◆ WORK INSTRUCTIONS ◆
The data below must be returned in full and exactly.

◆ RECORDED INFORMATION ◆
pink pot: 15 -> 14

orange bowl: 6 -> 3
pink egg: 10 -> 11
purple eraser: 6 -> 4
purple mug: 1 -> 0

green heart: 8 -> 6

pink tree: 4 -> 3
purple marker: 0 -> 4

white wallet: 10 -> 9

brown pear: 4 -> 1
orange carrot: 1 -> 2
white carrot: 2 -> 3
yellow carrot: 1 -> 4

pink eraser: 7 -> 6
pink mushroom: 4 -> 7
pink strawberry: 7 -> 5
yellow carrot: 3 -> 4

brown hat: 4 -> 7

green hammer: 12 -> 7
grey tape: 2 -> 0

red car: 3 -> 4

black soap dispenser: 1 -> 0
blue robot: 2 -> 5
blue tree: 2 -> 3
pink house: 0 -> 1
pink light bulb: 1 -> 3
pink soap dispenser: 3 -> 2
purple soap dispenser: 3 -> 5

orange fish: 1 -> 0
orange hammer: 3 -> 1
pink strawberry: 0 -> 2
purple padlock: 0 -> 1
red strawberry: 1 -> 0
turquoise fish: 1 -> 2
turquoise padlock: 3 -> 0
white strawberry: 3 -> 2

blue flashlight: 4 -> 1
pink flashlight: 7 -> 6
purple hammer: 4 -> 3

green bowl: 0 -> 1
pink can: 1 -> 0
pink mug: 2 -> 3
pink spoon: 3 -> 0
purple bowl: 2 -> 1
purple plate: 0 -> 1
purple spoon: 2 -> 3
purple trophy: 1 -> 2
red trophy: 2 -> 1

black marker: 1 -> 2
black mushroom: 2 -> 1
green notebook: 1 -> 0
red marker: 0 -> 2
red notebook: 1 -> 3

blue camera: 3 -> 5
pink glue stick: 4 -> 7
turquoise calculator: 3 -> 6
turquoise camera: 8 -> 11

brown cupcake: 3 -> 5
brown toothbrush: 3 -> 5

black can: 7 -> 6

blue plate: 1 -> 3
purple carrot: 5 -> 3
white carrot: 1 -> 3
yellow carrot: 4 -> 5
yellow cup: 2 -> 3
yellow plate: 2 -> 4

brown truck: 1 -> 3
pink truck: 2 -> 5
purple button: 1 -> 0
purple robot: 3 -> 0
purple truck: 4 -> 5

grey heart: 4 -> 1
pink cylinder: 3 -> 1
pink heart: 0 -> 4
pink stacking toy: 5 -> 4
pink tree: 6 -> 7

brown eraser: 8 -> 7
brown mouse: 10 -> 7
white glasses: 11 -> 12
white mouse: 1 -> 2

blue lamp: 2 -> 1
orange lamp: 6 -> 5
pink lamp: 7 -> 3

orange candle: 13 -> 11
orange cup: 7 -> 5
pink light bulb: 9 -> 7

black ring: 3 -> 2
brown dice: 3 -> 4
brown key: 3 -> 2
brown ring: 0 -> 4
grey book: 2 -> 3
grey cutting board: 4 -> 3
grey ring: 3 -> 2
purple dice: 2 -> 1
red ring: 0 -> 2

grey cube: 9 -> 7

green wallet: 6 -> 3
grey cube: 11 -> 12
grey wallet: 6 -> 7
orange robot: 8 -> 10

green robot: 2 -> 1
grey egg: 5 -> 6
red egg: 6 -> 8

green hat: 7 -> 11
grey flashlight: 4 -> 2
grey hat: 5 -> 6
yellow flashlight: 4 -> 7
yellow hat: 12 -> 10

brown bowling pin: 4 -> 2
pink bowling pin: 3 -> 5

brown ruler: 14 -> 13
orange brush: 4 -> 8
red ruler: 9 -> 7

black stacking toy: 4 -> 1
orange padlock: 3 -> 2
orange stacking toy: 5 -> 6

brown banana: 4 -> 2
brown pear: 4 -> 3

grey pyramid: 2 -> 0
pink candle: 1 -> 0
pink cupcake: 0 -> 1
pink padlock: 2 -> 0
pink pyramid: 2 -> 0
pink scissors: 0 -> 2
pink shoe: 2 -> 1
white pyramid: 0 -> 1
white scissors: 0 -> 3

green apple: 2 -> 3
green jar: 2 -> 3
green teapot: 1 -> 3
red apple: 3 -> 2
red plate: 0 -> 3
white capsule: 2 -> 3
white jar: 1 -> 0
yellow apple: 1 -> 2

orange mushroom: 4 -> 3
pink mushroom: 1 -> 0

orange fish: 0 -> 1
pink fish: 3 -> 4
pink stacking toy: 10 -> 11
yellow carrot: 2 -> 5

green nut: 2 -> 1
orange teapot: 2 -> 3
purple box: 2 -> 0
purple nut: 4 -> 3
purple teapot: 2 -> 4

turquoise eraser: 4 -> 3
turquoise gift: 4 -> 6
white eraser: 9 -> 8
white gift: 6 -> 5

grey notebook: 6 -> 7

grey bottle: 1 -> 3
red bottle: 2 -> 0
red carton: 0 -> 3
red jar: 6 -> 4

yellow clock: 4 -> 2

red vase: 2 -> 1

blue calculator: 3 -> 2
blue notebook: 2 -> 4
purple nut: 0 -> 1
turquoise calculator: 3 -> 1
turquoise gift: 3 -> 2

◆ WORKED SOLUTION ◆
pink pot: 15 -> 14

orange bowl: 6 -> 3
pink egg: 10 -> 11
purple eraser: 6 -> 4
purple mug: 1 -> 0

green heart: 8 -> 6

pink tree: 4 -> 3
purple marker: 0 -> 4

white wallet: 10 -> 9

brown pear: 4 -> 1
orange carrot: 1 -> 2
white carrot: 2 -> 3
yellow carrot: 1 -> 4

pink eraser: 7 -> 6
pink mushroom: 4 -> 7
pink strawberry: 7 -> 5
yellow carrot: 3 -> 4

brown hat: 4 -> 7

green hammer: 12 -> 7
grey tape: 2 -> 0

red car: 3 -> 4

black soap dispenser: 1 -> 0
blue robot: 2 -> 5
blue tree: 2 -> 3
pink house: 0 -> 1
pink light bulb: 1 -> 3
pink soap dispenser: 3 -> 2
purple soap dispenser: 3 -> 5

orange fish: 1 -> 0
orange hammer: 3 -> 1
pink strawberry: 0 -> 2
purple padlock: 0 -> 1
red strawberry: 1 -> 0
turquoise fish: 1 -> 2
turquoise padlock: 3 -> 0
white strawberry: 3 -> 2

blue flashlight: 4 -> 1
pink flashlight: 7 -> 6
purple hammer: 4 -> 3

green bowl: 0 -> 1
pink can: 1 -> 0
pink mug: 2 -> 3
pink spoon: 3 -> 0
purple bowl: 2 -> 1
purple plate: 0 -> 1
purple spoon: 2 -> 3
purple trophy: 1 -> 2
red trophy: 2 -> 1

black marker: 1 -> 2
black mushroom: 2 -> 1
green notebook: 1 -> 0
red marker: 0 -> 2
red notebook: 1 -> 3

blue camera: 3 -> 5
pink glue stick: 4 -> 7
turquoise calculator: 3 -> 6
turquoise camera: 8 -> 11

brown cupcake: 3 -> 5
brown toothbrush: 3 -> 5

black can: 7 -> 6

blue plate: 1 -> 3
purple carrot: 5 -> 3
white carrot: 1 -> 3
yellow carrot: 4 -> 5
yellow cup: 2 -> 3
yellow plate: 2 -> 4

brown truck: 1 -> 3
pink truck: 2 -> 5
purple button: 1 -> 0
purple robot: 3 -> 0
purple truck: 4 -> 5

grey heart: 4 -> 1
pink cylinder: 3 -> 1
pink heart: 0 -> 4
pink stacking toy: 5 -> 4
pink tree: 6 -> 7

brown eraser: 8 -> 7
brown mouse: 10 -> 7
white glasses: 11 -> 12
white mouse: 1 -> 2

blue lamp: 2 -> 1
orange lamp: 6 -> 5
pink lamp: 7 -> 3

orange candle: 13 -> 11
orange cup: 7 -> 5
pink light bulb: 9 -> 7

black ring: 3 -> 2
brown dice: 3 -> 4
brown key: 3 -> 2
brown ring: 0 -> 4
grey book: 2 -> 3
grey cutting board: 4 -> 3
grey ring: 3 -> 2
purple dice: 2 -> 1
red ring: 0 -> 2

grey cube: 9 -> 7

green wallet: 6 -> 3
grey cube: 11 -> 12
grey wallet: 6 -> 7
orange robot: 8 -> 10

green robot: 2 -> 1
grey egg: 5 -> 6
red egg: 6 -> 8

green hat: 7 -> 11
grey flashlight: 4 -> 2
grey hat: 5 -> 6
yellow flashlight: 4 -> 7
yellow hat: 12 -> 10

brown bowling pin: 4 -> 2
pink bowling pin: 3 -> 5

brown ruler: 14 -> 13
orange brush: 4 -> 8
red ruler: 9 -> 7

black stacking toy: 4 -> 1
orange padlock: 3 -> 2
orange stacking toy: 5 -> 6

brown banana: 4 -> 2
brown pear: 4 -> 3

grey pyramid: 2 -> 0
pink candle: 1 -> 0
pink cupcake: 0 -> 1
pink padlock: 2 -> 0
pink pyramid: 2 -> 0
pink scissors: 0 -> 2
pink shoe: 2 -> 1
white pyramid: 0 -> 1
white scissors: 0 -> 3

green apple: 2 -> 3
green jar: 2 -> 3
green teapot: 1 -> 3
red apple: 3 -> 2
red plate: 0 -> 3
white capsule: 2 -> 3
white jar: 1 -> 0
yellow apple: 1 -> 2

orange mushroom: 4 -> 3
pink mushroom: 1 -> 0

orange fish: 0 -> 1
pink fish: 3 -> 4
pink stacking toy: 10 -> 11
yellow carrot: 2 -> 5

green nut: 2 -> 1
orange teapot: 2 -> 3
purple box: 2 -> 0
purple nut: 4 -> 3
purple teapot: 2 -> 4

turquoise eraser: 4 -> 3
turquoise gift: 4 -> 6
white eraser: 9 -> 8
white gift: 6 -> 5

grey notebook: 6 -> 7

grey bottle: 1 -> 3
red bottle: 2 -> 0
red carton: 0 -> 3
red jar: 6 -> 4

yellow clock: 4 -> 2

red vase: 2 -> 1

blue calculator: 3 -> 2
blue notebook: 2 -> 4
purple nut: 0 -> 1
turquoise calculator: 3 -> 1
turquoise gift: 3 -> 2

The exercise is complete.